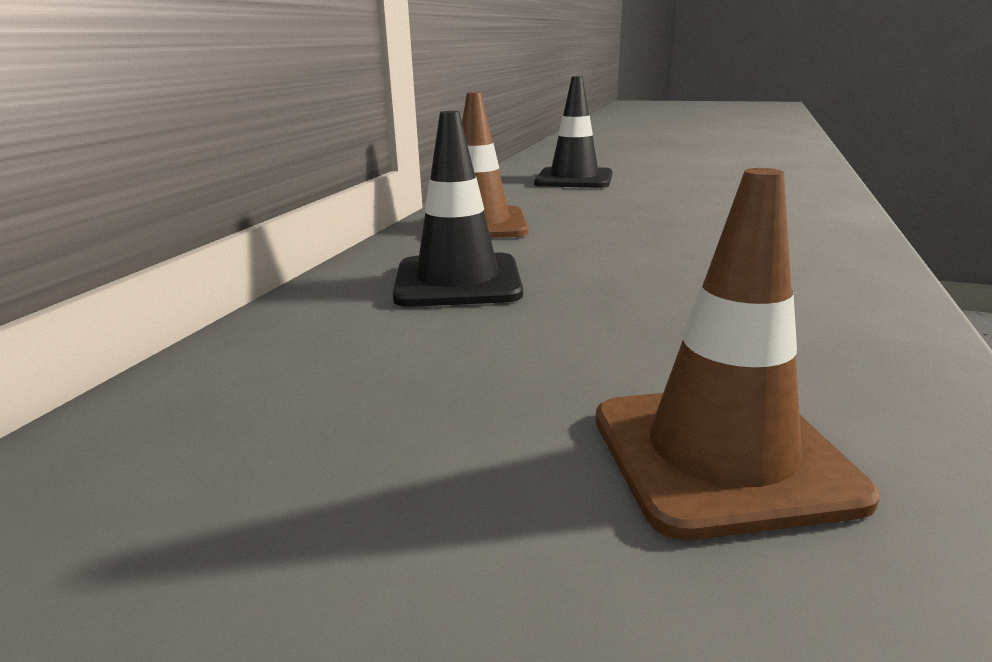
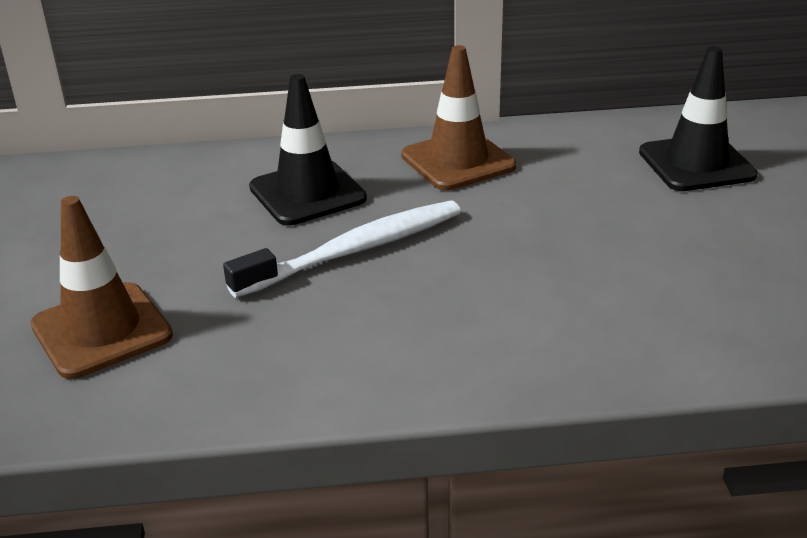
camera: 65 degrees right, 10 degrees up
none -> white toothbrush [223,200,461,298]

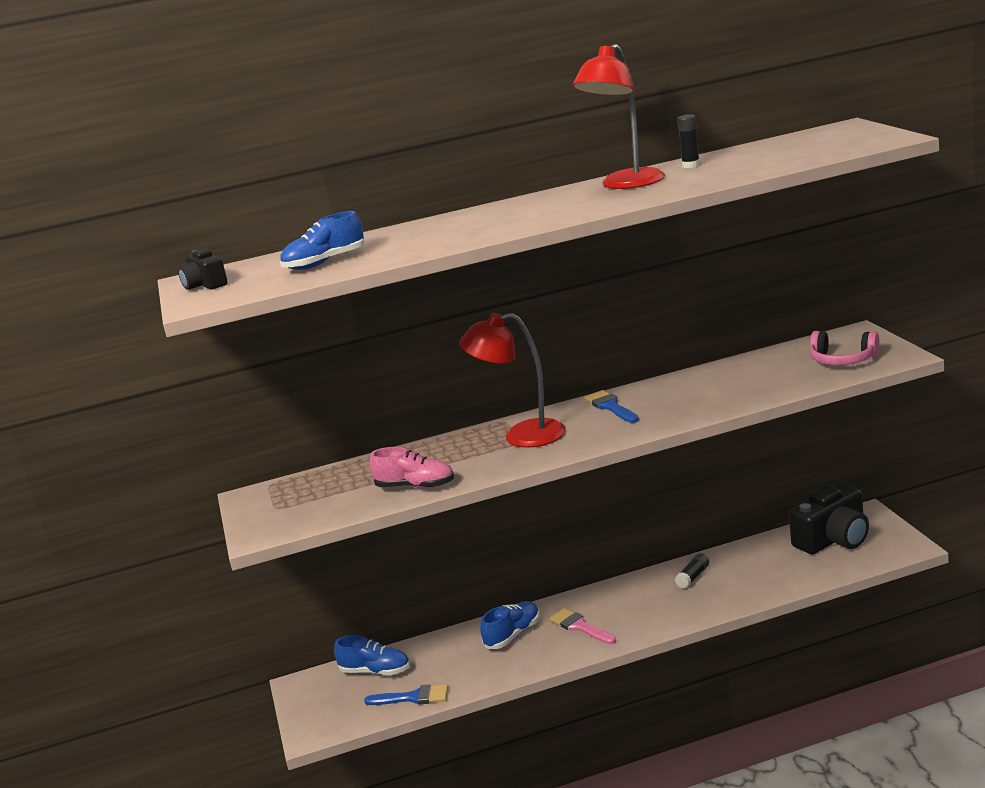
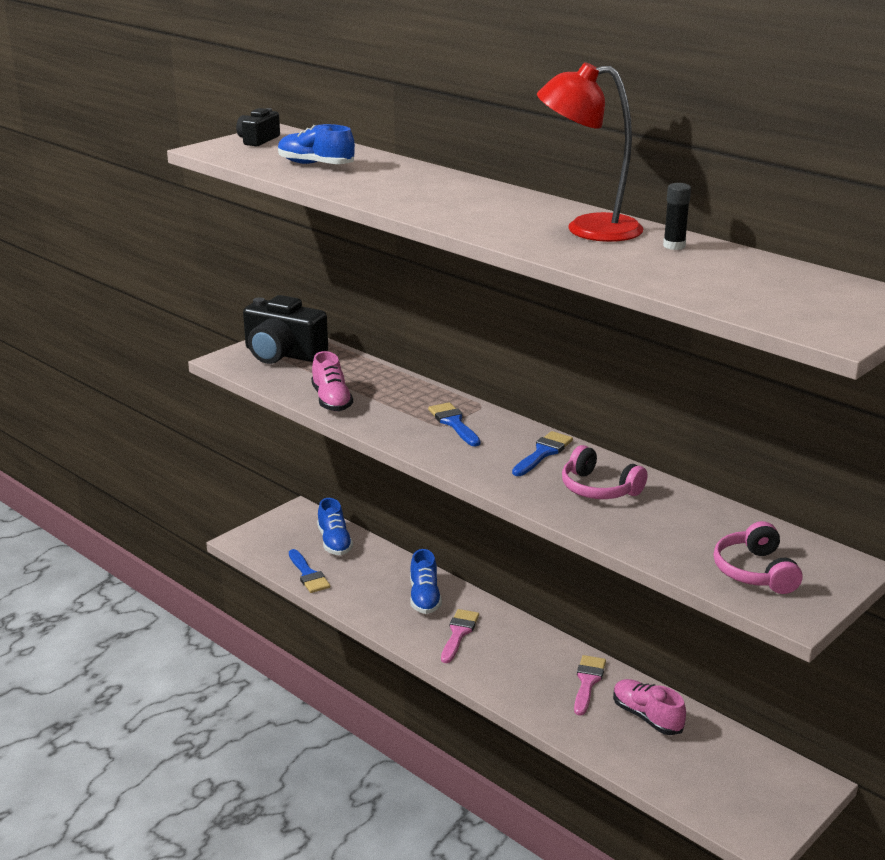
camera: 55 degrees right, 5 degrees up
red lamp [459,313,566,448] -> blue brush [428,402,480,446]
blue shoe [480,601,540,649] -> blue shoe turned 75 degrees clockwise [410,549,442,614]
black glue stick [675,553,709,589] -> pink brush [574,655,606,716]
black camera [789,483,869,554] -> black camera moved to [243,295,328,364]
none -> pink headphones [562,445,647,499]
none -> pink shoe [613,679,686,735]

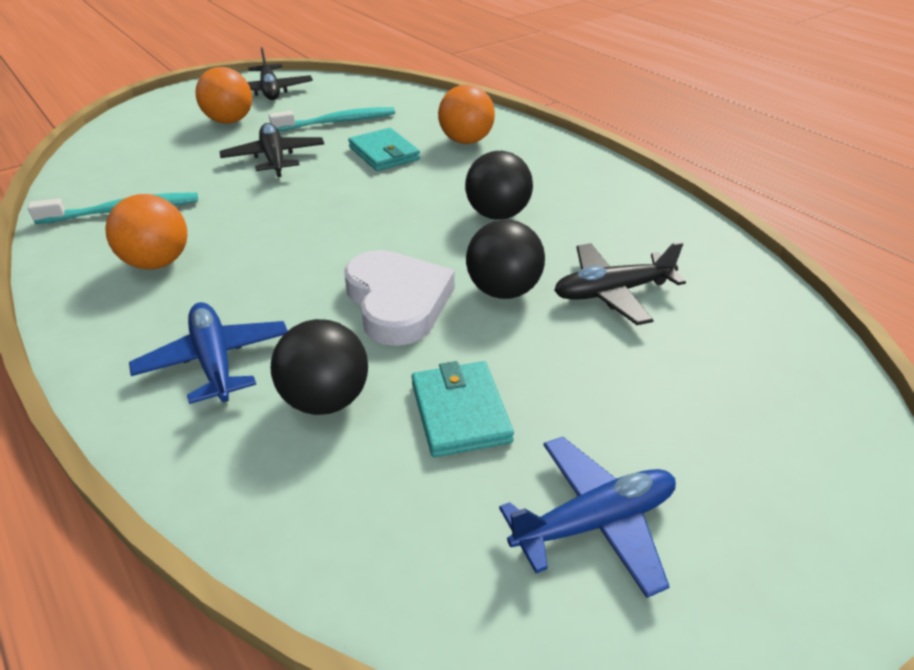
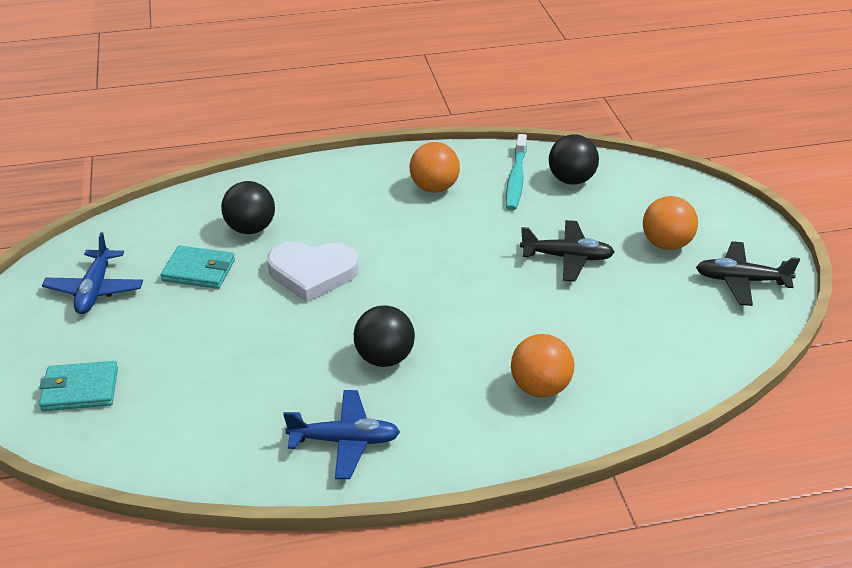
camera: 115 degrees right, 0 degrees up
blue plane [129,302,288,404] -> blue plane moved to [283,390,400,479]
turquoise toothbrush [269,107,395,131] -> none
turquoise wallet [348,128,420,171] -> turquoise wallet moved to [39,361,118,411]
black ball [466,219,545,299] -> black ball moved to [549,135,599,185]
black plane [554,242,686,325] -> none

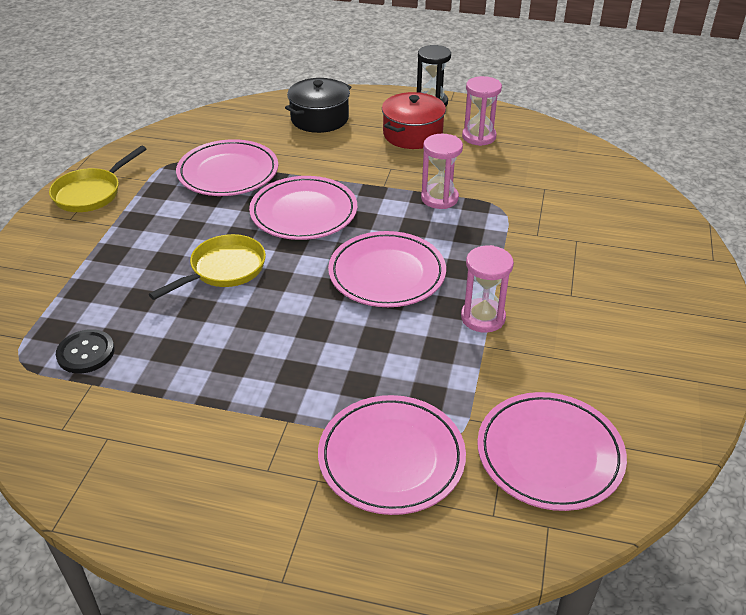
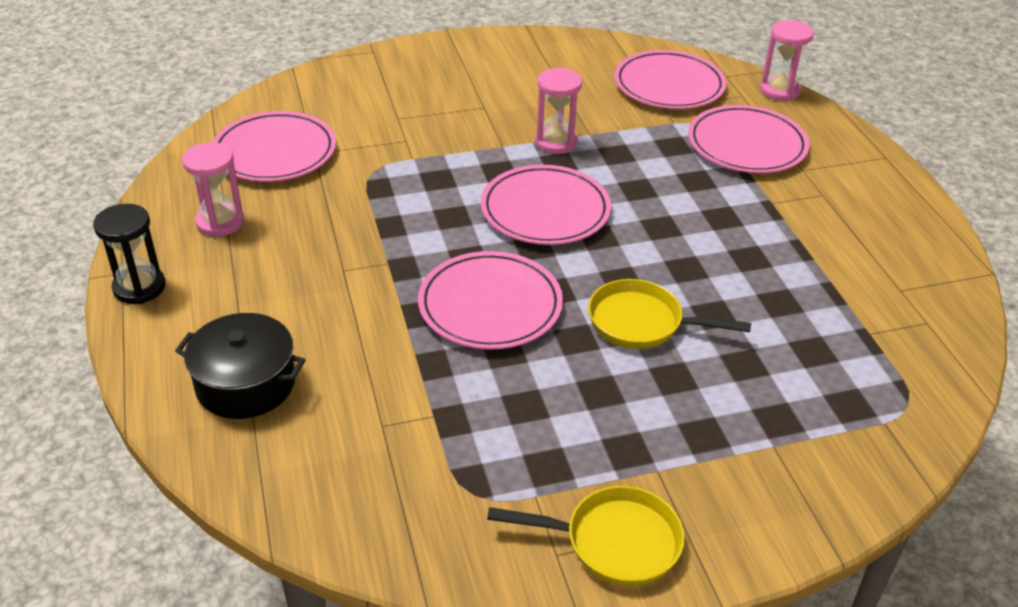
camera: 120 degrees left, 0 degrees up
black button [56,329,115,373] -> none
pink plate [176,139,278,196] -> pink plate moved to [213,111,336,182]
red pot [382,92,446,149] -> none
pink hourglass [421,134,463,209] -> pink hourglass moved to [760,20,814,101]

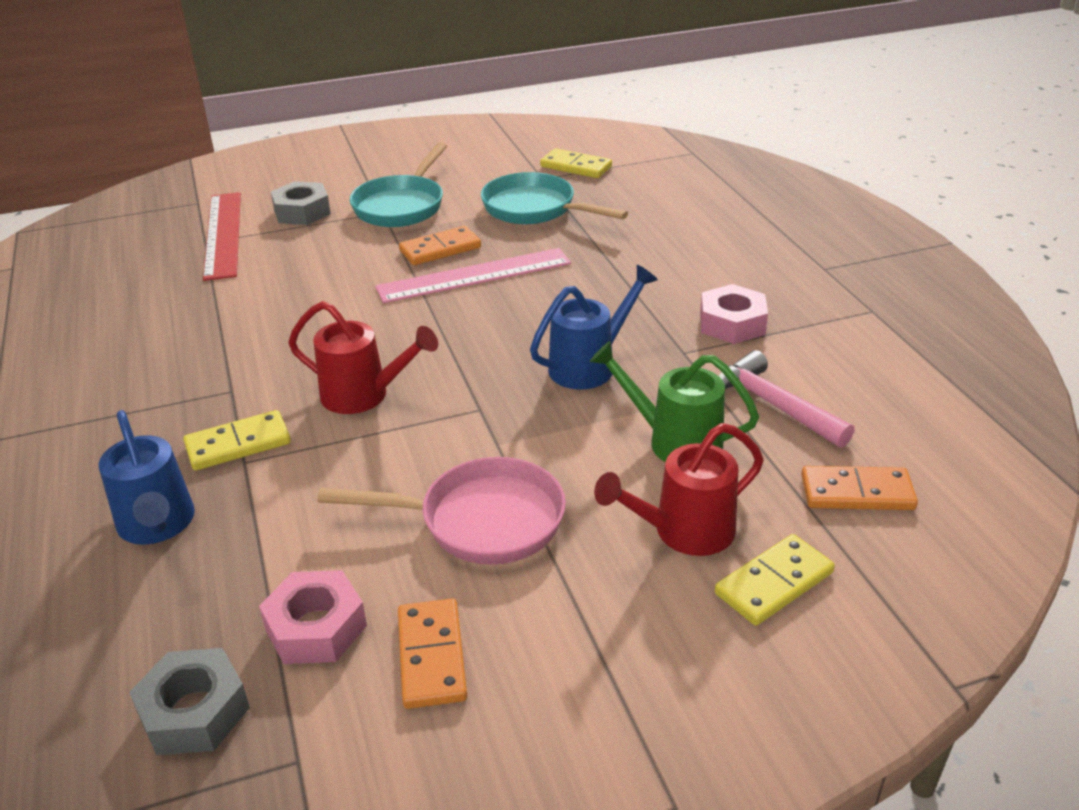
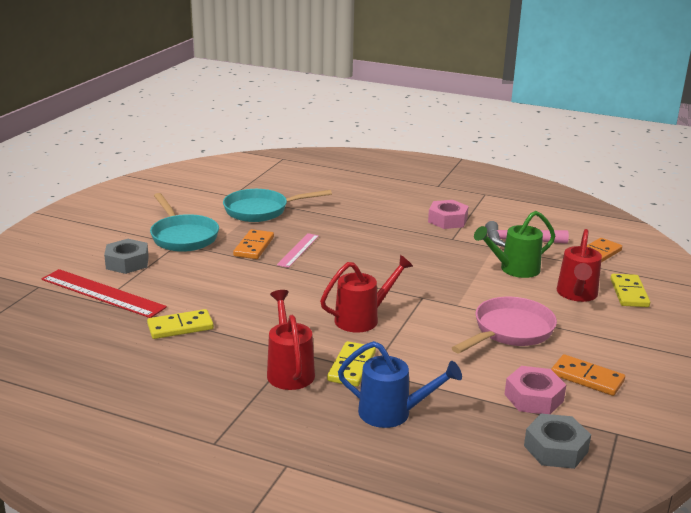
camera: 50 degrees left, 10 degrees down
pink ruler [375,248,571,303] -> pink ruler [277,233,319,268], size x0.58
blue watering can [530,265,658,390] -> none
yellow domino [540,148,612,178] -> yellow domino moved to [147,309,214,339]
none -> red watering can [267,290,315,390]

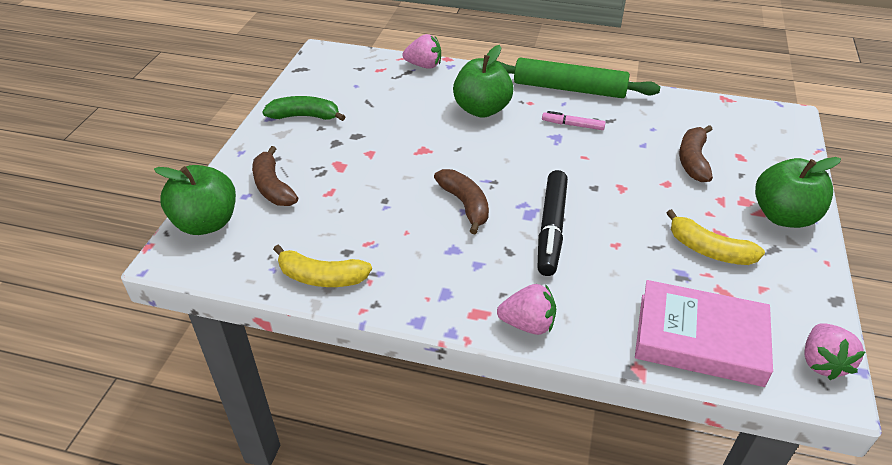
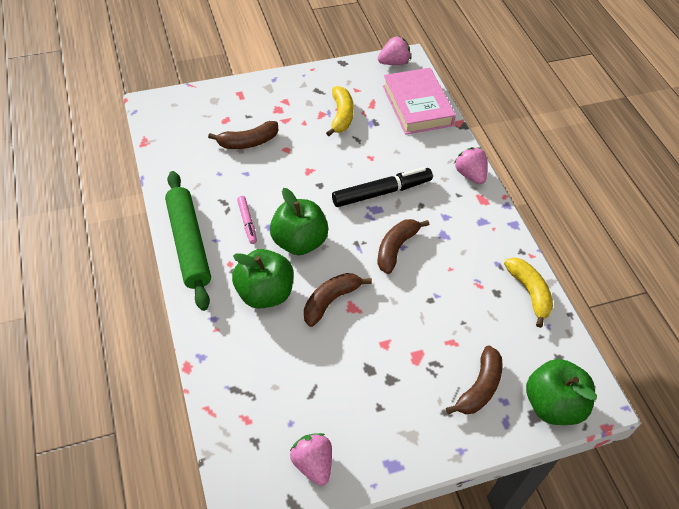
camera: 125 degrees left, 10 degrees up
green banana [263,96,345,121] -> none
pink strawberry [402,34,441,69] -> pink strawberry moved to [290,433,332,486]
green apple [755,157,841,228] -> green apple moved to [270,188,329,255]
none -> brown banana [304,273,372,327]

* THE PROBLEM *
Go through the entries and filter for lines holding the word "green"; copy each match.

* RESULT BELOW *
green banana [263,96,345,121] -> none
green apple [755,157,841,228] -> green apple moved to [270,188,329,255]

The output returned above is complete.